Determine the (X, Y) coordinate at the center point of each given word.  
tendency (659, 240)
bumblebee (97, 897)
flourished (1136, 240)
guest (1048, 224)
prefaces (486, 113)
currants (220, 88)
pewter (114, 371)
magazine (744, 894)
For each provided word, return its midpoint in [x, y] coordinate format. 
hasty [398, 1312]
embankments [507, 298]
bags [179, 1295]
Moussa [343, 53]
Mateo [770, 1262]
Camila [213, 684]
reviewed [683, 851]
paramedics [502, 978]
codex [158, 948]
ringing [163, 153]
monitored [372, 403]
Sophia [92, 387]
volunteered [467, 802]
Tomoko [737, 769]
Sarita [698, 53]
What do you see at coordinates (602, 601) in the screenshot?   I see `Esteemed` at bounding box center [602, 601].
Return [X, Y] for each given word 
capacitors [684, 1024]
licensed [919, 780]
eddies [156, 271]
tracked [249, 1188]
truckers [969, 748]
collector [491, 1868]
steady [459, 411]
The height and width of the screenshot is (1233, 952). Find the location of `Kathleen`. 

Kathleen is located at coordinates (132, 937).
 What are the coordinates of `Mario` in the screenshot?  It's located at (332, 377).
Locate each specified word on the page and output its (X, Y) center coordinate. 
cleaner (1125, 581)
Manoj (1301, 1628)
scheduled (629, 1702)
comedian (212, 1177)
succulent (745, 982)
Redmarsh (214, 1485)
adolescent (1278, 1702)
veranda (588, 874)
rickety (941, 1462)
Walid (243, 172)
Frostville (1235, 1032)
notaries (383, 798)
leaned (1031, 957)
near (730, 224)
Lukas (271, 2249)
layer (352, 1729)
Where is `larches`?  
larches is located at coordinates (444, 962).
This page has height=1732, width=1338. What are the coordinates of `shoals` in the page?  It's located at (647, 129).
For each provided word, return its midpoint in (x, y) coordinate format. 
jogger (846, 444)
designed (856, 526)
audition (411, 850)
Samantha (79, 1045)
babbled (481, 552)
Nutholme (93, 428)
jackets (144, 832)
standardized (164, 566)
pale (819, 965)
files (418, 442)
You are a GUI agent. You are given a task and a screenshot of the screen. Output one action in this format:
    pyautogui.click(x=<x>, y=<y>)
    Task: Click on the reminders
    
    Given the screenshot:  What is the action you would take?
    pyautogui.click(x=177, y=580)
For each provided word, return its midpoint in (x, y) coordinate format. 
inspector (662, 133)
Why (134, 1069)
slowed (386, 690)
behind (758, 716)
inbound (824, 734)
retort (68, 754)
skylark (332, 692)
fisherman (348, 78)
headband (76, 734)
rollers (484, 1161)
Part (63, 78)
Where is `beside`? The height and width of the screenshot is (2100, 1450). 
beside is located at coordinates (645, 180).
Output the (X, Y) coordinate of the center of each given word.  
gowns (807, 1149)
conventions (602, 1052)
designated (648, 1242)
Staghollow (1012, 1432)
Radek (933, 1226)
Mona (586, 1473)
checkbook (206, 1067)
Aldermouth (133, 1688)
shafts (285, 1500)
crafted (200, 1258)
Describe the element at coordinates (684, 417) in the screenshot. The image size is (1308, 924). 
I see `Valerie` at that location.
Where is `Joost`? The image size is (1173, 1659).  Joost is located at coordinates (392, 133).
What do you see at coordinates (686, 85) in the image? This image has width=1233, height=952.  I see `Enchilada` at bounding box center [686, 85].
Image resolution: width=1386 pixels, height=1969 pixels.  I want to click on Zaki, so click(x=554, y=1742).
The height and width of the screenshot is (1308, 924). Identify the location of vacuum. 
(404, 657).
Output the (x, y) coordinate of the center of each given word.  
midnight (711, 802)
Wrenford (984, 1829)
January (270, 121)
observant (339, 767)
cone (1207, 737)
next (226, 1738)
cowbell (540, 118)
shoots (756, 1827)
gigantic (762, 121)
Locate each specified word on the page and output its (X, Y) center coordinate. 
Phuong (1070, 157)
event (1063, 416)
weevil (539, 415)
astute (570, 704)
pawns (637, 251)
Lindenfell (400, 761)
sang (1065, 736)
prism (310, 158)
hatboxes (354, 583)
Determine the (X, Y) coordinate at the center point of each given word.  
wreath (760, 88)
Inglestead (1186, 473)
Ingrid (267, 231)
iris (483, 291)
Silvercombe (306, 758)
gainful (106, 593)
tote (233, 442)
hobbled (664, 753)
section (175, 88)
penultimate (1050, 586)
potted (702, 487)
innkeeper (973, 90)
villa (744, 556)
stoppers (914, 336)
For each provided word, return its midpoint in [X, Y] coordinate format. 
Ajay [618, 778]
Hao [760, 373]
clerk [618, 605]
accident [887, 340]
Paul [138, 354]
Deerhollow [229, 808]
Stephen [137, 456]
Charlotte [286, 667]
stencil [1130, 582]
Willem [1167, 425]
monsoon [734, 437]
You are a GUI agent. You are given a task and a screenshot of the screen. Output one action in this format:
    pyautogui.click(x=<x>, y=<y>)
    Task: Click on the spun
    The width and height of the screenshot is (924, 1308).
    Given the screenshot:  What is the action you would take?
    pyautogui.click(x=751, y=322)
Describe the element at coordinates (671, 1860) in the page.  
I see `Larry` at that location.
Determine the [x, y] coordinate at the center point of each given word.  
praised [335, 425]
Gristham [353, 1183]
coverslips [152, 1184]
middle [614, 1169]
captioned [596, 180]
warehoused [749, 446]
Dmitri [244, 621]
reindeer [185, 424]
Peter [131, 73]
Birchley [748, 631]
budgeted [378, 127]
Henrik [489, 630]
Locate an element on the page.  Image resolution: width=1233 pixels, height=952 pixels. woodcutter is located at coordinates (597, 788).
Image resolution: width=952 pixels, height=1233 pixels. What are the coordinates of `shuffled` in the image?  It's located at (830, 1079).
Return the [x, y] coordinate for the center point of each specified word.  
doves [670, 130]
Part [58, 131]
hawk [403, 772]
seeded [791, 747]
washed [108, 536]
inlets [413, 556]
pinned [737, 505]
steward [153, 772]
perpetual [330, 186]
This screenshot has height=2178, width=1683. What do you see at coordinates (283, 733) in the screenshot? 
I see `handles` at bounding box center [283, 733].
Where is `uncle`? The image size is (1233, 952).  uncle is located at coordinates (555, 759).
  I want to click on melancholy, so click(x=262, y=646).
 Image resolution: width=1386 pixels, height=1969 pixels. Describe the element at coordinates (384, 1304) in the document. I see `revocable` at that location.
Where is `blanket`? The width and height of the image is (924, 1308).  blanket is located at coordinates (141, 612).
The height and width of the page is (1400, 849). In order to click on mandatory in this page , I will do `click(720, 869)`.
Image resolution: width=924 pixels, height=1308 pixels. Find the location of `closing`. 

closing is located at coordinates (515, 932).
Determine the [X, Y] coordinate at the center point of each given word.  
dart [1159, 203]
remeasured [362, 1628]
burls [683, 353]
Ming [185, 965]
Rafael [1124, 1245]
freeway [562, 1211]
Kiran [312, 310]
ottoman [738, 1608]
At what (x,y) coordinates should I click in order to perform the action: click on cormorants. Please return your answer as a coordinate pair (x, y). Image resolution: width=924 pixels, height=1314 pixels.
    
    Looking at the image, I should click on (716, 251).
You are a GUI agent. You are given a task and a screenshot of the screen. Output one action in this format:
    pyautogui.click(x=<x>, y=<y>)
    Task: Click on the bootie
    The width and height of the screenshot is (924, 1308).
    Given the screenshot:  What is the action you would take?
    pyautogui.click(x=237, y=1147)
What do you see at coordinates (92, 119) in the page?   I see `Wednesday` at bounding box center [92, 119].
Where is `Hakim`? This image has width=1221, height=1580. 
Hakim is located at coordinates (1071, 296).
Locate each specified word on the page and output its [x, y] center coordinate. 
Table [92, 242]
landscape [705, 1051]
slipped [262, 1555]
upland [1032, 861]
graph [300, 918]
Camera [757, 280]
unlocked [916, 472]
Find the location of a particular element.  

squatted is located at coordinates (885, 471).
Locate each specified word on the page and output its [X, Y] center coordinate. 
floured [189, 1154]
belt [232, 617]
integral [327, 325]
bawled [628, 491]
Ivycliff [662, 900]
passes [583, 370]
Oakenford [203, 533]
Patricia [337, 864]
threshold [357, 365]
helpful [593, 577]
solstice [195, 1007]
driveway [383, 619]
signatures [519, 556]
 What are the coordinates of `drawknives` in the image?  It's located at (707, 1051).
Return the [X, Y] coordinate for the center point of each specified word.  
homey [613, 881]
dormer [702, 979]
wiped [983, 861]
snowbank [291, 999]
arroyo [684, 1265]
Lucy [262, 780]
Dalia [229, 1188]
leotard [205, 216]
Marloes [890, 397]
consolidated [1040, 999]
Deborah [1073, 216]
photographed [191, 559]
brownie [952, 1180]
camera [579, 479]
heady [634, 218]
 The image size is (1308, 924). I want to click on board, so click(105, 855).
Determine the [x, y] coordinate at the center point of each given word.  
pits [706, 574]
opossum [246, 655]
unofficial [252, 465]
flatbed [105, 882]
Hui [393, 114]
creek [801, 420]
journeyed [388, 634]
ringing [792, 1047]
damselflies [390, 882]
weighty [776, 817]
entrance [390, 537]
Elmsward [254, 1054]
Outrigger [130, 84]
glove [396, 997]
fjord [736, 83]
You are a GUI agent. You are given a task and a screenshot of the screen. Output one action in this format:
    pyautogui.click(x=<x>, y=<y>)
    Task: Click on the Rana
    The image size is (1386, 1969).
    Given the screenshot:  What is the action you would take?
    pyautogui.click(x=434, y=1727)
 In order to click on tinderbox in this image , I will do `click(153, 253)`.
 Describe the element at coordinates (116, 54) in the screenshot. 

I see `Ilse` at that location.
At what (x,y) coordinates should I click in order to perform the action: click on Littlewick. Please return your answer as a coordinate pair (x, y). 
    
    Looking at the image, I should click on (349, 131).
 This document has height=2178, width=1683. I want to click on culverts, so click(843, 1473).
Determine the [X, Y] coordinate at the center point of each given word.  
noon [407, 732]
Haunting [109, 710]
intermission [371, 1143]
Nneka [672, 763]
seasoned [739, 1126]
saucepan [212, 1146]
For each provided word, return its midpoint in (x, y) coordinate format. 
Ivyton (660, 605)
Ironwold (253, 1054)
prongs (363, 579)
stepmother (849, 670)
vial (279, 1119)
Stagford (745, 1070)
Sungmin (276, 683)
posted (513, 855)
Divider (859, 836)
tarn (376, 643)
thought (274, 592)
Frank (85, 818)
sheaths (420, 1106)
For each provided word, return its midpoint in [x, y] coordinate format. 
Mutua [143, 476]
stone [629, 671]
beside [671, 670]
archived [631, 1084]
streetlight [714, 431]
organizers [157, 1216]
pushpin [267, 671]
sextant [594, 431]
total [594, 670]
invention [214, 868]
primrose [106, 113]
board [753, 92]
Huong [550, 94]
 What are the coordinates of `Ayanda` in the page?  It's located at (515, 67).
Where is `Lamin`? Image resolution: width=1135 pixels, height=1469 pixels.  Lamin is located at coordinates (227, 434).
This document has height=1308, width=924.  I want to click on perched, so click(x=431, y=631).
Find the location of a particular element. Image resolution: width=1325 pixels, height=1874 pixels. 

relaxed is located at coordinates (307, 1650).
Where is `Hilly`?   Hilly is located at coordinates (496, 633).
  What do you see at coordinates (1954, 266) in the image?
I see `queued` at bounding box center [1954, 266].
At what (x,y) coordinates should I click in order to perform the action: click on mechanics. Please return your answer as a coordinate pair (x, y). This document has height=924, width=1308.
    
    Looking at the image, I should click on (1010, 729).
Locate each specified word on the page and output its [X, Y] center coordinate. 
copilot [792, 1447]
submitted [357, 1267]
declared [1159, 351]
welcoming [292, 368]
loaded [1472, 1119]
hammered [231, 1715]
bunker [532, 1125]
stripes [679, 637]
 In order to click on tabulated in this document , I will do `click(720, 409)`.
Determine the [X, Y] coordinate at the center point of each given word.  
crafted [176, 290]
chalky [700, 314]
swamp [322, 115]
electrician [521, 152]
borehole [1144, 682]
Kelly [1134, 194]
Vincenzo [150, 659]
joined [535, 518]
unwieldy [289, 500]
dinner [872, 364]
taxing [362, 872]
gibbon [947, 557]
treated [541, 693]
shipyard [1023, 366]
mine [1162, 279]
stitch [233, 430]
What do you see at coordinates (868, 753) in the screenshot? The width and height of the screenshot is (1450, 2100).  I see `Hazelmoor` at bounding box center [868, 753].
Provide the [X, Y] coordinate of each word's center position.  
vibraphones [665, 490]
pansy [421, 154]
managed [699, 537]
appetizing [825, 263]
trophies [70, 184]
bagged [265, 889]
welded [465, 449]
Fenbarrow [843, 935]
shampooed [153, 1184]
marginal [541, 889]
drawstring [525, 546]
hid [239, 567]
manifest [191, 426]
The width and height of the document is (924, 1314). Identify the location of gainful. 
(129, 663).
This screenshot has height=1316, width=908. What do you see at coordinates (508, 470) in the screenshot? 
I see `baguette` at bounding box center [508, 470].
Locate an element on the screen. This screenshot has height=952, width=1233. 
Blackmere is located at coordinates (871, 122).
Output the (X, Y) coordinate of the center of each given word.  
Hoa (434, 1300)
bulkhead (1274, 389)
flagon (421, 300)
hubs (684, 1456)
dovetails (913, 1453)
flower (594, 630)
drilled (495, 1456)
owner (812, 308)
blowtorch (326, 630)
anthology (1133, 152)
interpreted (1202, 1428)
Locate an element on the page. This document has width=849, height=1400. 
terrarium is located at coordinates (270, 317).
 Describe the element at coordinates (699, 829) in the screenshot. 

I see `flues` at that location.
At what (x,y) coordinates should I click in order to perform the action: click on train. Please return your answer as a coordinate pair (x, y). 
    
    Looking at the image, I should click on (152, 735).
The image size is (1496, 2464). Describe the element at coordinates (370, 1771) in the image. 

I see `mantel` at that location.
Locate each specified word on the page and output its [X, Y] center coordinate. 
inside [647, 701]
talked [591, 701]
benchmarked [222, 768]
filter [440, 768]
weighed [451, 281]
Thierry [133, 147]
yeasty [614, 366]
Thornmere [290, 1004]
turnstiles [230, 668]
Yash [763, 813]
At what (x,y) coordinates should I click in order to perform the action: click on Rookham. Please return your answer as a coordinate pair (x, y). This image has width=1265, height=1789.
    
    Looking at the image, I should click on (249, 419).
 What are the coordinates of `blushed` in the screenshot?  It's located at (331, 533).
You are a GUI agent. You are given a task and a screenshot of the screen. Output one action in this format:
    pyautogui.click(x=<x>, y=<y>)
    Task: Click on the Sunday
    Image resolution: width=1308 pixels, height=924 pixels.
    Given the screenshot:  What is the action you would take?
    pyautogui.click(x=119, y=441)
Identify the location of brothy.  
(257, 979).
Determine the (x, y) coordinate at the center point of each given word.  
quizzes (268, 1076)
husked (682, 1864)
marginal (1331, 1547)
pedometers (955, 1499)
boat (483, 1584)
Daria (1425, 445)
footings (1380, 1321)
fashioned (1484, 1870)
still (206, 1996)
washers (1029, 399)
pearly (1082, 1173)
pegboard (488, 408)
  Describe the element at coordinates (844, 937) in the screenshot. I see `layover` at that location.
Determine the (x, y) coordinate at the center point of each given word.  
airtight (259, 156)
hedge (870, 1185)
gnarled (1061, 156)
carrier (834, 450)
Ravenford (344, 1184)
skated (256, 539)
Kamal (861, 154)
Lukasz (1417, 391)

★ ★ ★

Rewrite the data starting at the line containing "Haunting [109, 710]" and ending at the line containing "sheaths (420, 1106)", replacing "stepmother" with "stepfather" and leaving everything else unchanged.

Reply to the exercise:
Haunting [109, 710]
intermission [371, 1143]
Nneka [672, 763]
seasoned [739, 1126]
saucepan [212, 1146]
For each provided word, return its midpoint in (x, y) coordinate format. 
Ivyton (660, 605)
Ironwold (253, 1054)
prongs (363, 579)
stepfather (849, 670)
vial (279, 1119)
Stagford (745, 1070)
Sungmin (276, 683)
posted (513, 855)
Divider (859, 836)
tarn (376, 643)
thought (274, 592)
Frank (85, 818)
sheaths (420, 1106)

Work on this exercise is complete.